- [REQUIRED WORK]
Retype every entry below without pictures.

____

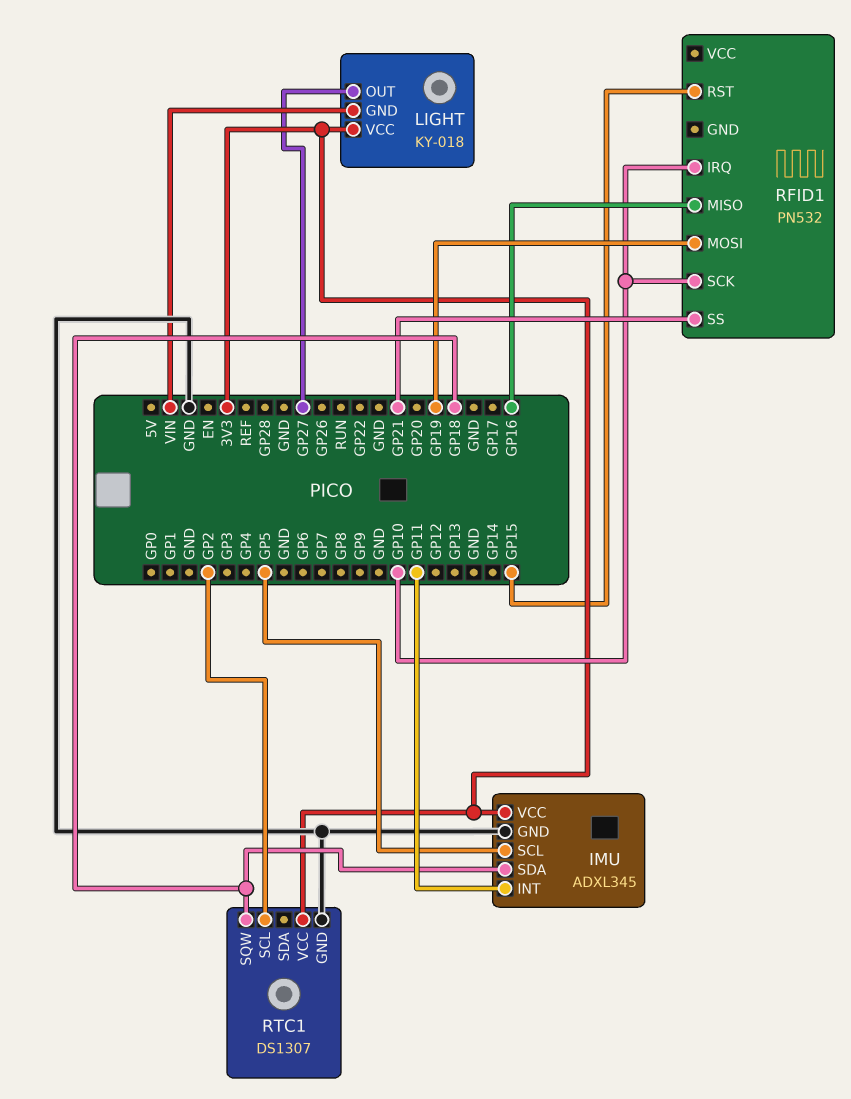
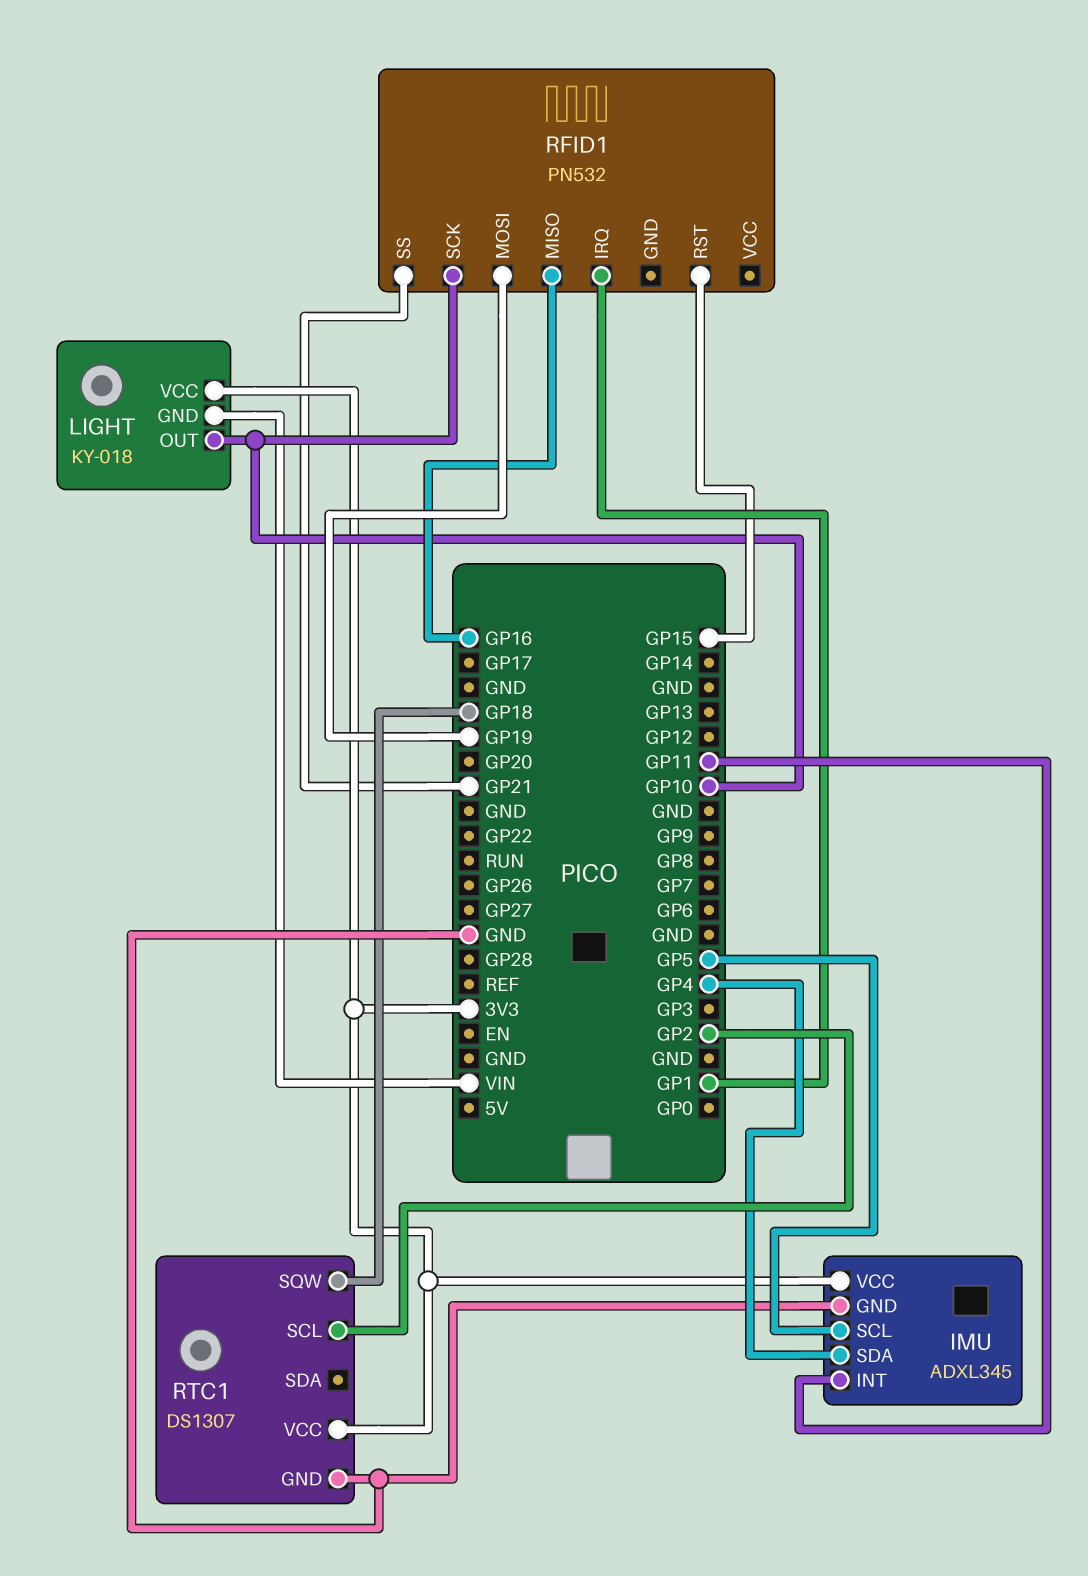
IMU pin SDA: GP18 -> GP4
LIGHT pin OUT: GP27 -> GP10
RFID1 pin IRQ: GP10 -> GP1

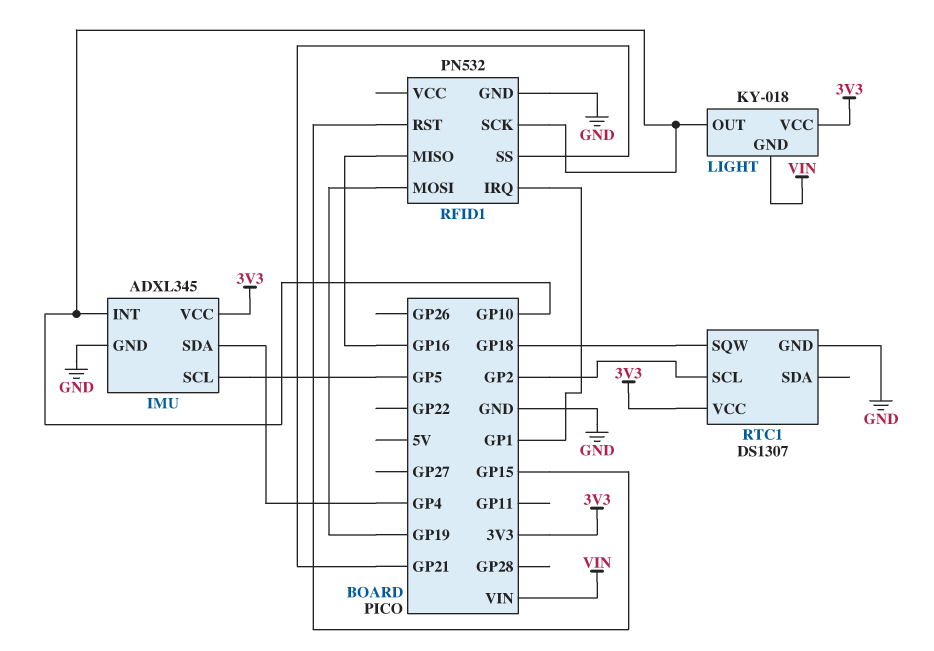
IMU pin INT: GP11 -> GP10
RFID1 pin GND: none -> GND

____

- [SOLUTION TO THE EXERCISE]
IMU pin SDA: GP18 -> GP4
LIGHT pin OUT: GP27 -> GP10
RFID1 pin IRQ: GP10 -> GP1

IMU pin INT: GP11 -> GP10
RFID1 pin GND: none -> GND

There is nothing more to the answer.